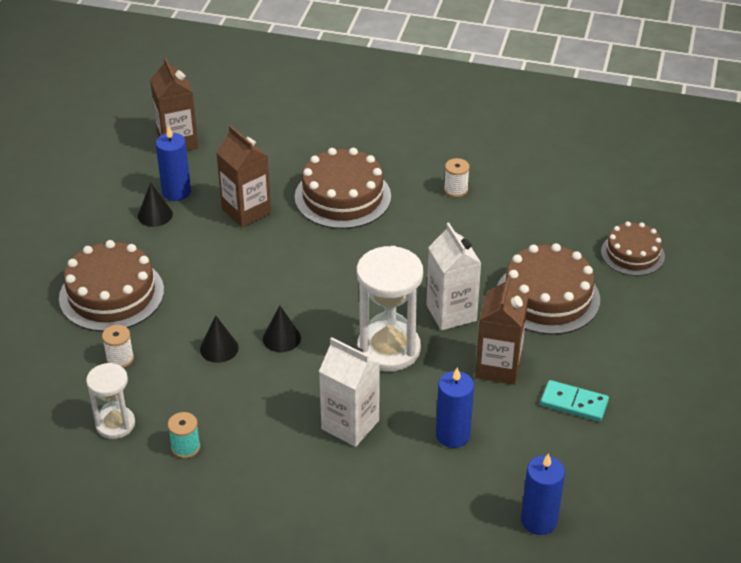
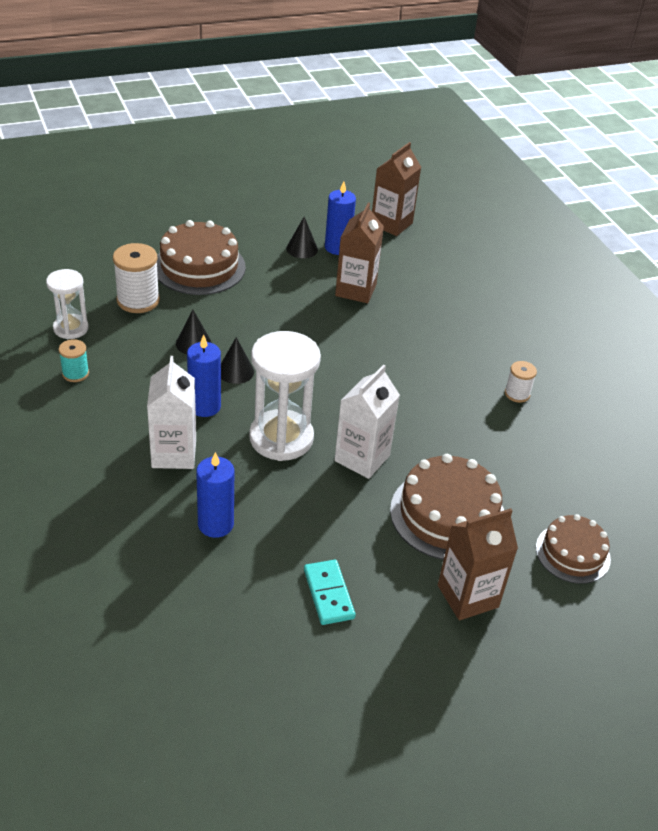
camera: 50 degrees right, 0 degrees up
(120, 359) = (138, 300): white spool -> white spool, size x1.76
(342, 197) = (431, 332): brown cake -> none
(498, 367) = (325, 519): brown carton -> brown carton (468, 596)
(539, 520) = (158, 632): blue candle -> blue candle (204, 406)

» Action item
Images do not belong in the copy; reproduce all other parts of the records above verbatim.

» Result
camera: 50 degrees right, 0 degrees up
(120, 359) = (138, 300): white spool -> white spool, size x1.76
(342, 197) = (431, 332): brown cake -> none
(498, 367) = (325, 519): brown carton -> brown carton (468, 596)
(539, 520) = (158, 632): blue candle -> blue candle (204, 406)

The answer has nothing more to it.